**Entries shown**
***

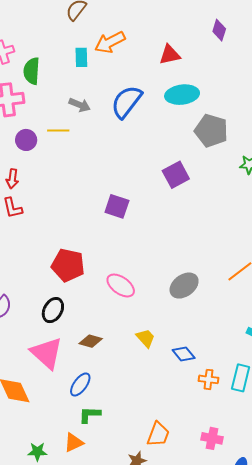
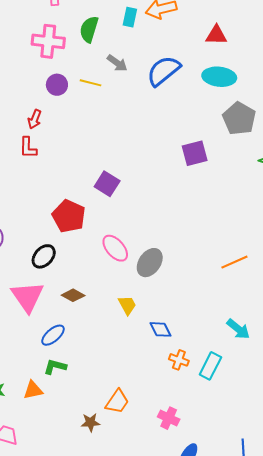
green semicircle: (32, 71) -> (89, 29), moved
purple square: (117, 206) -> (107, 184), moved
gray ellipse: (184, 286) -> (150, 263), moved, turned -32

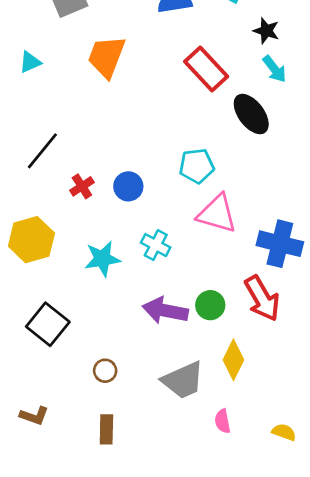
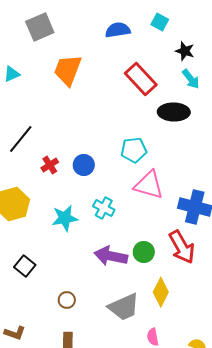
black ellipse: (251, 114) -> (174, 112), turned -52
black square: (48, 324) -> (25, 266), size x0.7

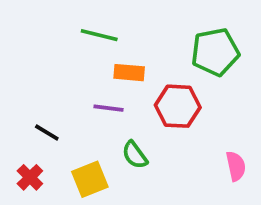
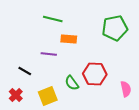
red hexagon: (178, 106) -> (95, 74), moved
purple line: (109, 108) -> (49, 54), moved

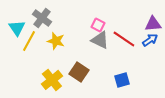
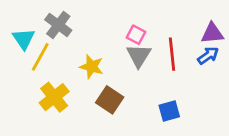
red line: (124, 39) -> (172, 54), turned 50
gray triangle: (100, 40) -> (139, 55), turned 36
yellow star: (56, 41) -> (92, 67), moved
yellow cross: (52, 80) -> (54, 97), moved

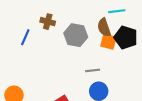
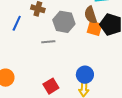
gray line: (93, 70) -> (48, 42), moved

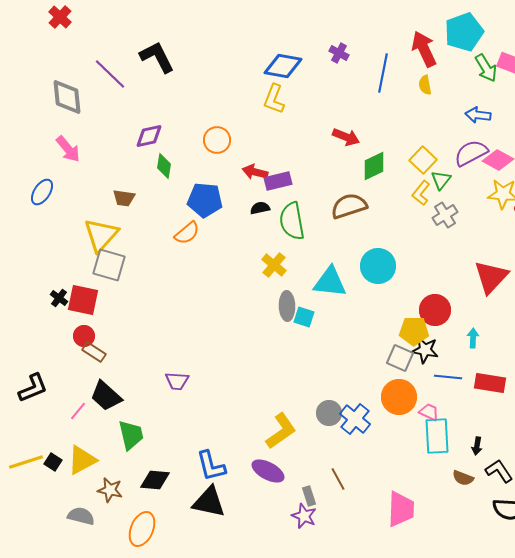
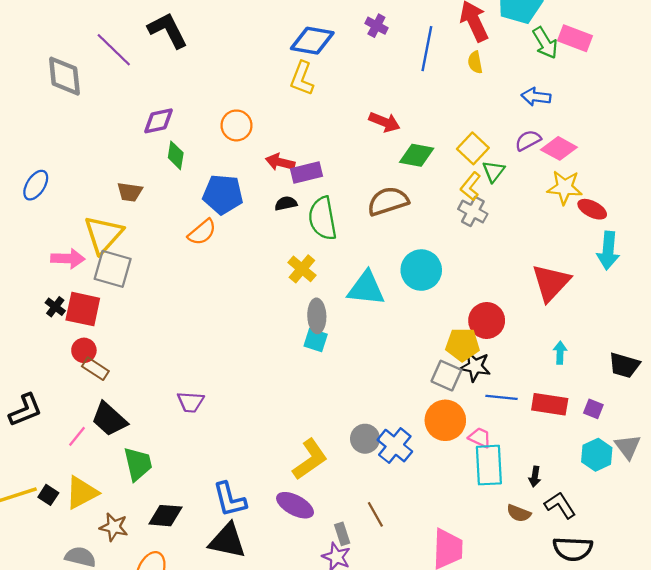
pink arrow: (68, 149) -> (68, 259), moved, turned -48
purple semicircle: (471, 153) -> (528, 140), size x0.7
green diamond: (374, 166) -> (417, 155), turned 36
gray cross: (445, 215) -> (473, 212), moved, turned -30
cyan square: (304, 317) -> (316, 340), moved
cyan arrow: (473, 338) -> (560, 353), moved

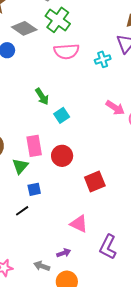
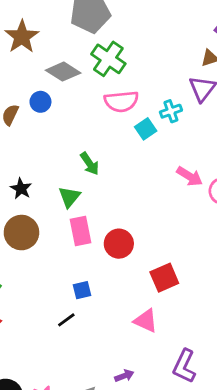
cyan square: (62, 115) -> (146, 129), moved
green triangle: (20, 166) -> (69, 197), moved
pink triangle: (79, 224) -> (146, 321), moved

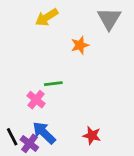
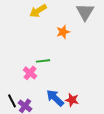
blue arrow: (44, 133) -> (55, 98), moved

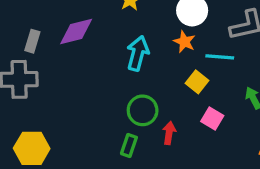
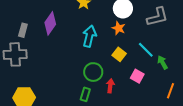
purple diamond: (76, 31) -> (50, 23), turned -40
cyan line: (220, 57) -> (146, 50), moved, turned 42
yellow square: (197, 82) -> (119, 54), moved

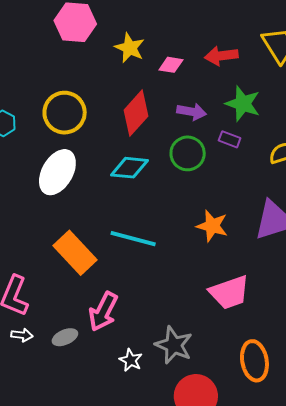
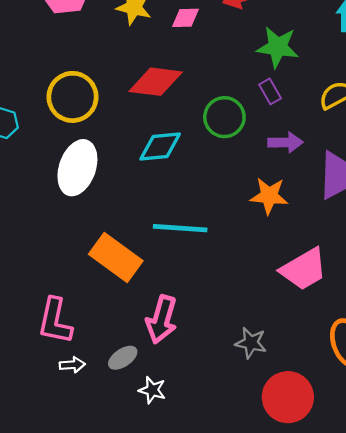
purple arrow: (192, 112) -> (285, 142), moved
red diamond: (136, 113) -> (156, 82), turned 66
purple rectangle: (230, 139) -> (270, 91), turned 50
gray star: (174, 345) -> (251, 343), size x0.7
white star: (131, 360) -> (152, 390), moved

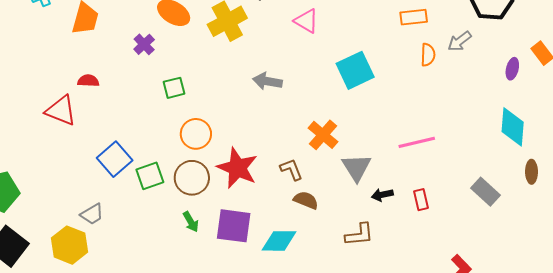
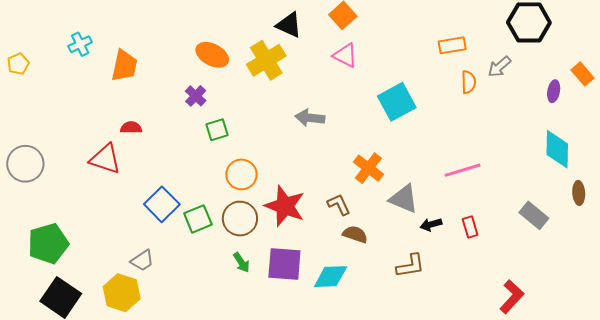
purple cross: (144, 44) -> (196, 96), moved
gray triangle: (357, 168) -> (404, 199), turned -32

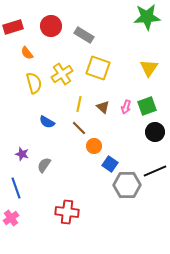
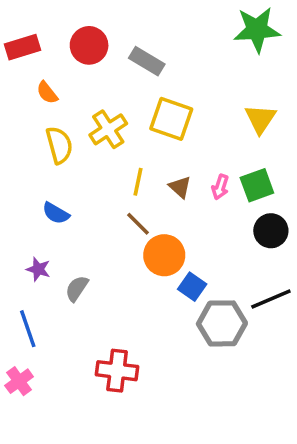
blue semicircle: (47, 122) -> (56, 213), moved
orange circle: (94, 146) -> (164, 255), size x1.5

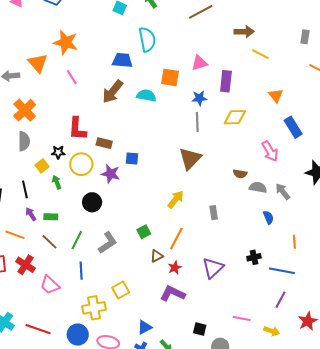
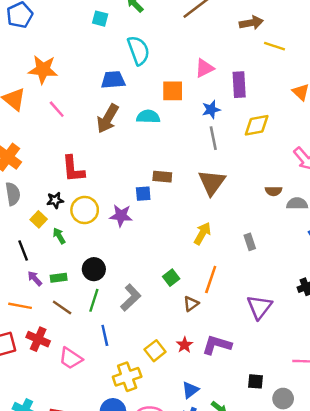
brown rectangle: (104, 143) -> (162, 177), moved
black circle: (92, 202) -> (94, 269), moved
red star: (175, 268) -> (185, 345), moved

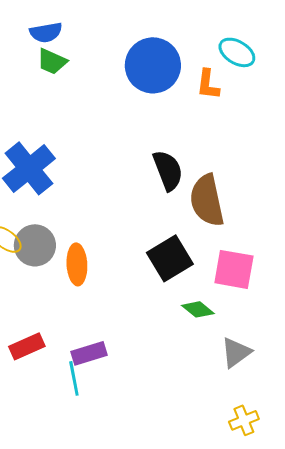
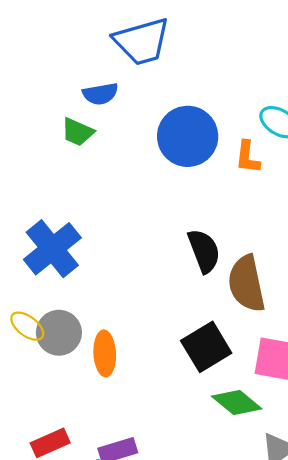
blue semicircle: (46, 32) -> (100, 94), moved
green diamond: (198, 309) -> (237, 403), size x1.4

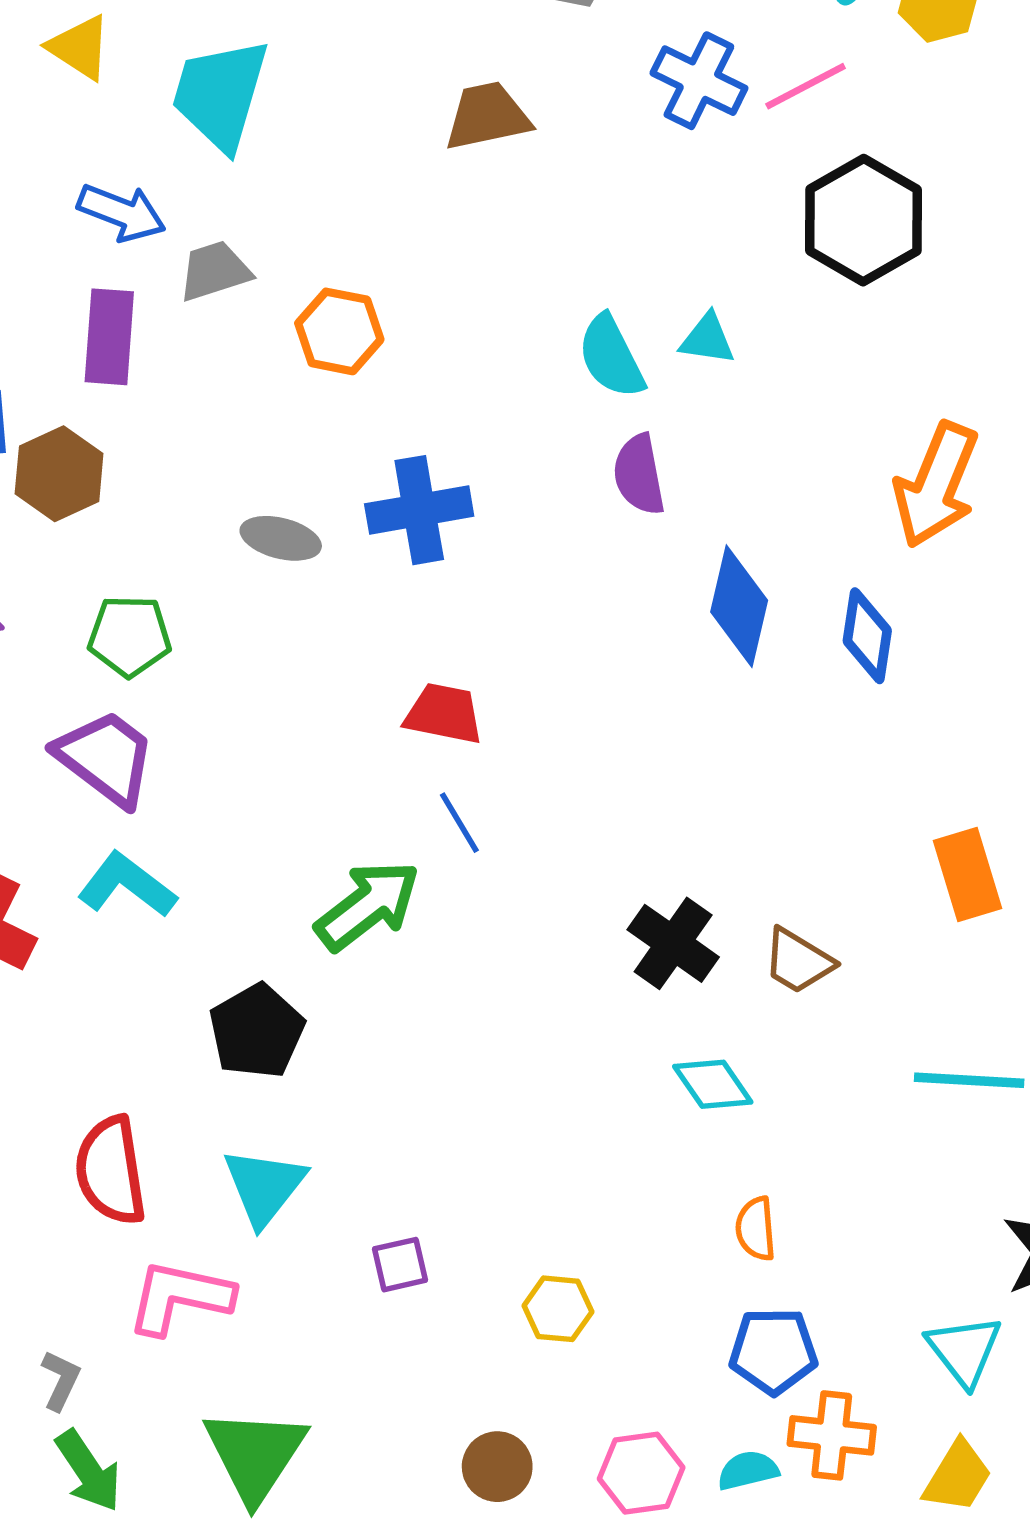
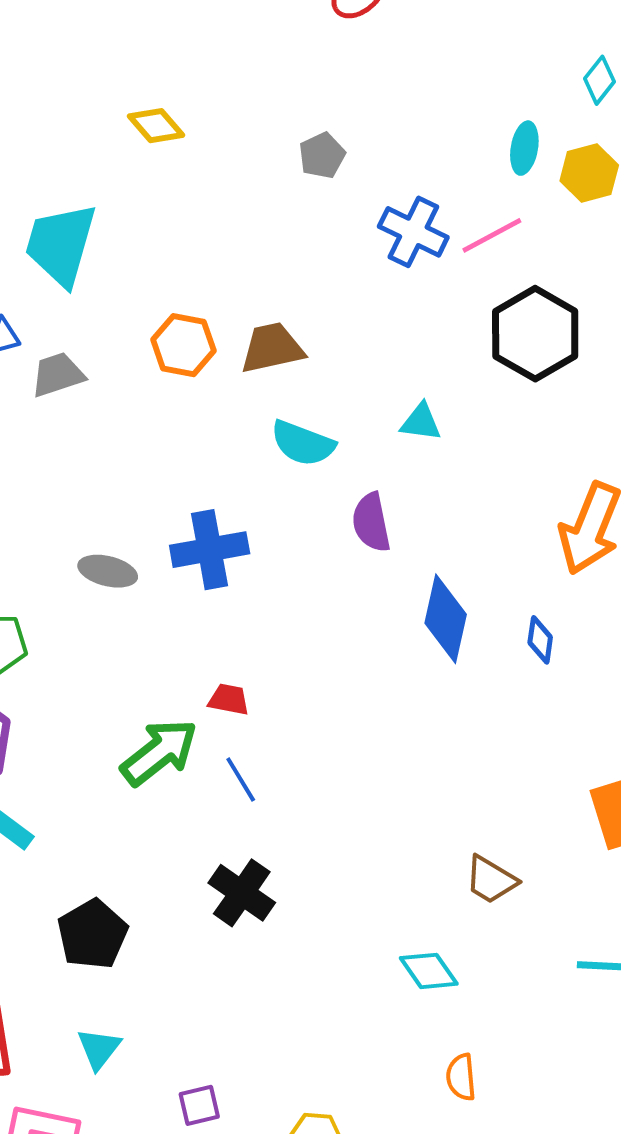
brown trapezoid: (487, 116) -> (272, 348), moved
orange hexagon: (339, 331) -> (183, 345), moved
cyan semicircle: (611, 357) -> (303, 443), moved, turned -42
blue diamond: (867, 636) -> (540, 640), size x0.7
red trapezoid: (444, 714) -> (229, 699), size x0.7
green arrow: (368, 905) -> (159, 752), moved
black cross: (673, 943) -> (242, 893), moved
cyan triangle: (264, 1187) -> (99, 1049), size x0.7

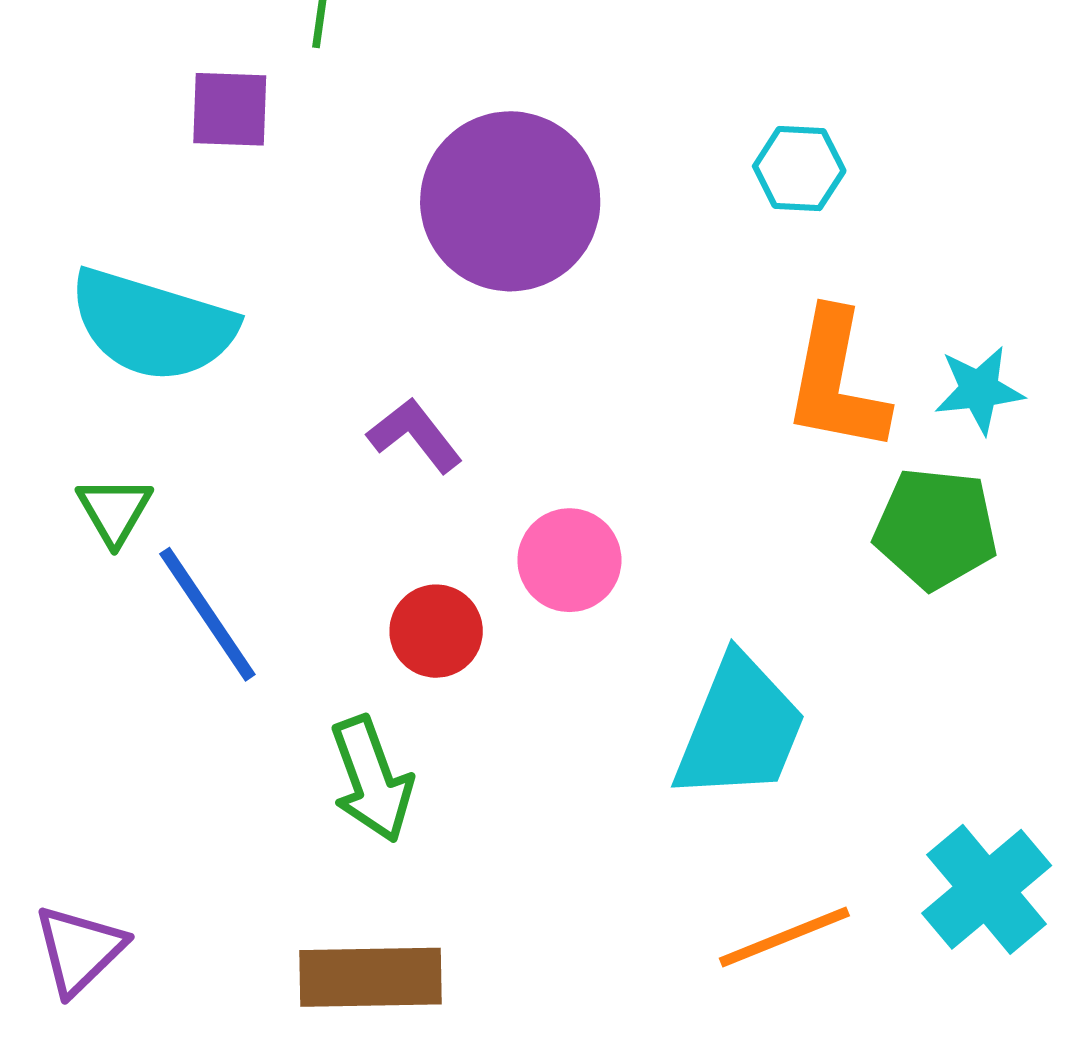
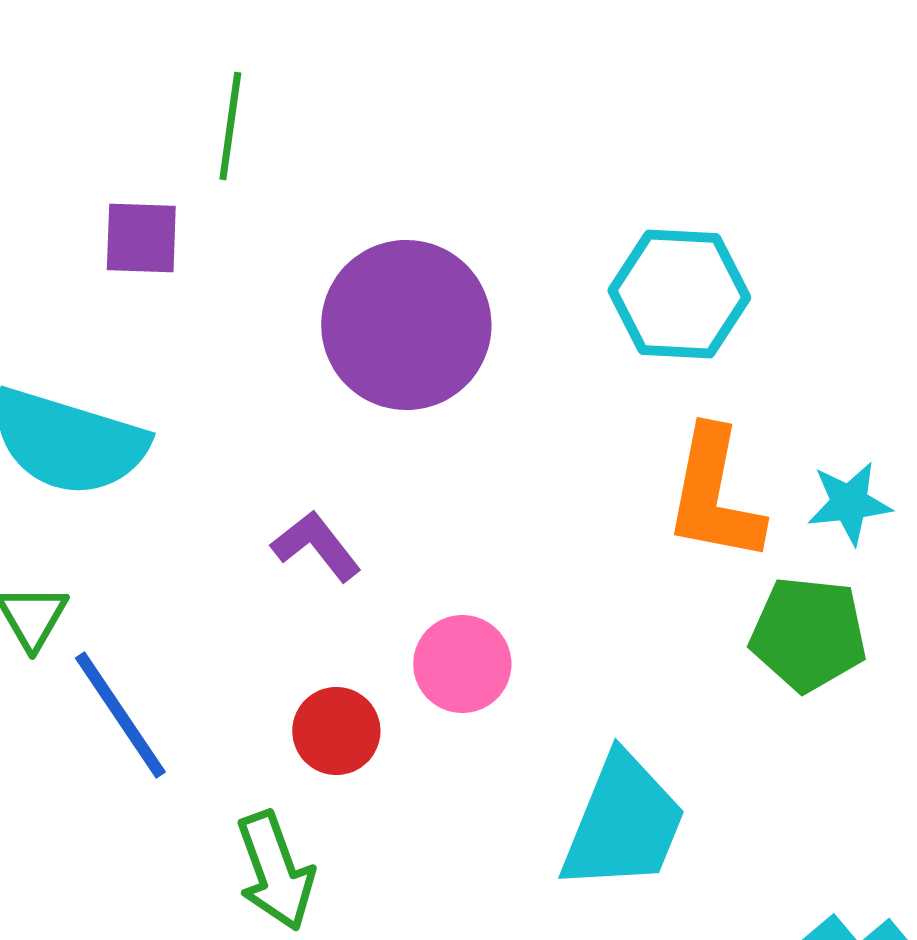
cyan hexagon: (799, 169) -> (679, 294), size x1.6

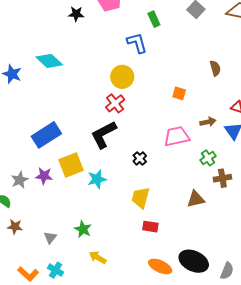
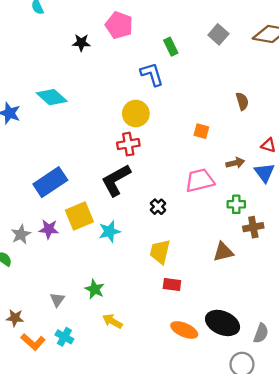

***

**Exercise description**
Show all lines in the entries above where the word "diamond" appears.

**Result for this task**
green diamond: (374, 166) -> (417, 155), turned 36
purple diamond: (76, 31) -> (50, 23), turned -40
red diamond: (136, 113) -> (156, 82), turned 66
green diamond: (198, 309) -> (237, 403), size x1.4
blue diamond: (867, 636) -> (540, 640), size x0.7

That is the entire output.